**TASK GOAL**
Your answer must be an exact transcription of every record below, with the pictures omitted.
********
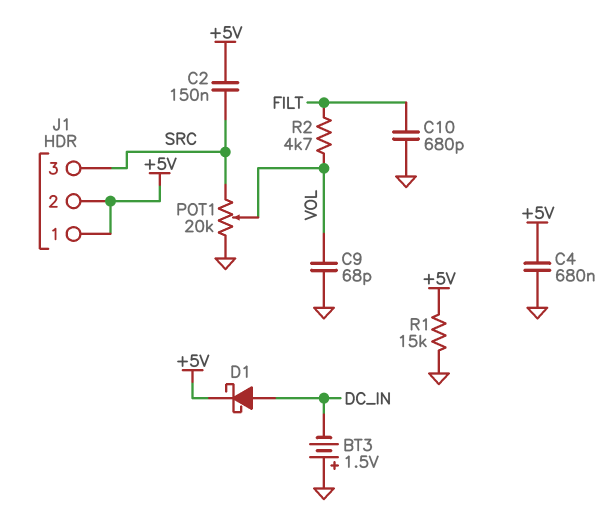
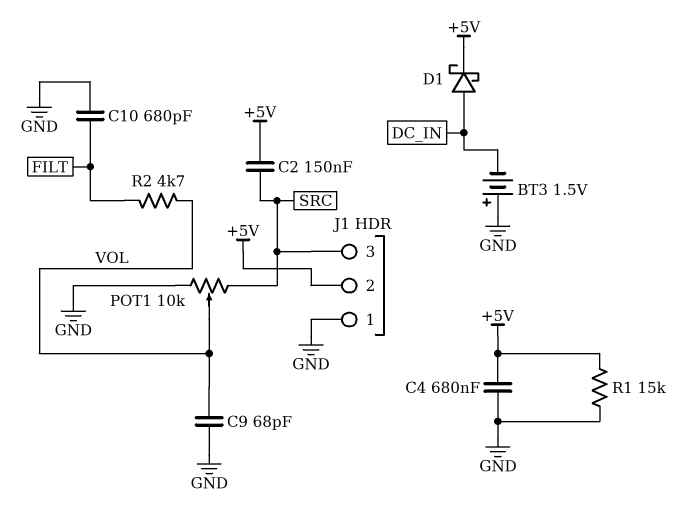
J1 pin 1: +5V -> GND
POT1: 20k (GND, SRC, wiper VOL) -> 10k (GND, SRC, wiper VOL)

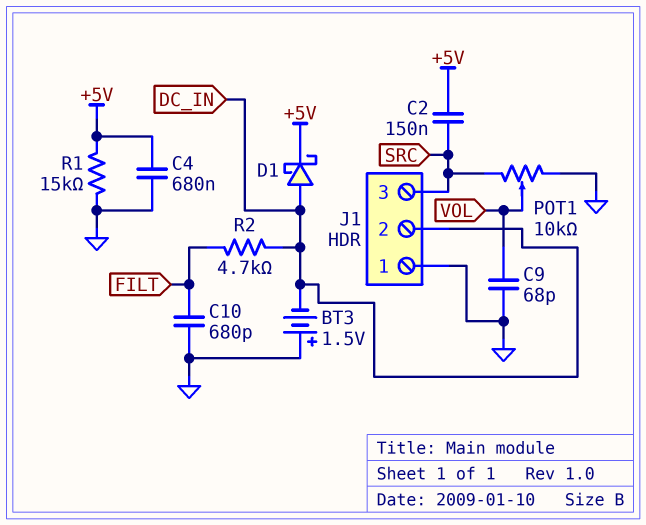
J1 pin 2: +5V -> DC_IN
R2: 4.7k (FILT, VOL) -> 4.7k (DC_IN, FILT)

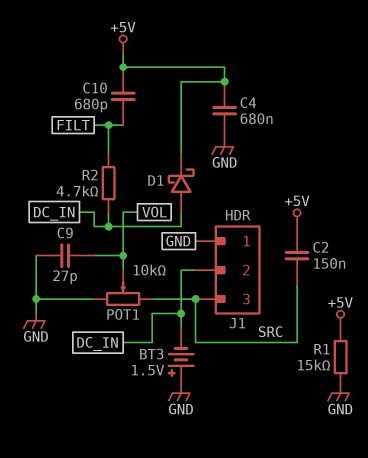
C9: 68pF (GND, VOL) -> 27pF (GND, VOL)
C10: 680pF (FILT, GND) -> 680pF (+5V, FILT)

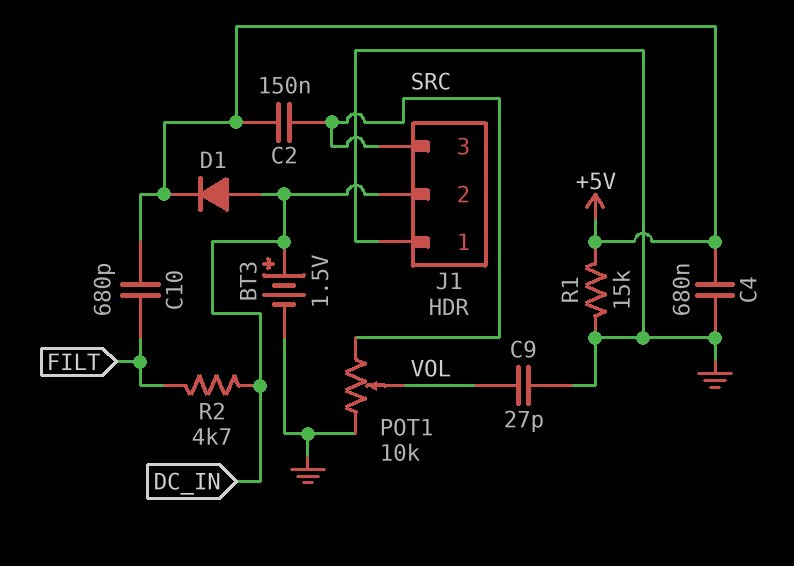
BT3: 1.5V (plus GND, minus DC_IN) -> 1.5V (plus DC_IN, minus GND)
D1: schottky (A DC_IN, K +5V) -> diode (A DC_IN, K +5V)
********
**SOLUTION**
J1 pin 1: +5V -> GND
POT1: 20k (GND, SRC, wiper VOL) -> 10k (GND, SRC, wiper VOL)

J1 pin 2: +5V -> DC_IN
R2: 4.7k (FILT, VOL) -> 4.7k (DC_IN, FILT)

C9: 68pF (GND, VOL) -> 27pF (GND, VOL)
C10: 680pF (FILT, GND) -> 680pF (+5V, FILT)

BT3: 1.5V (plus GND, minus DC_IN) -> 1.5V (plus DC_IN, minus GND)
D1: schottky (A DC_IN, K +5V) -> diode (A DC_IN, K +5V)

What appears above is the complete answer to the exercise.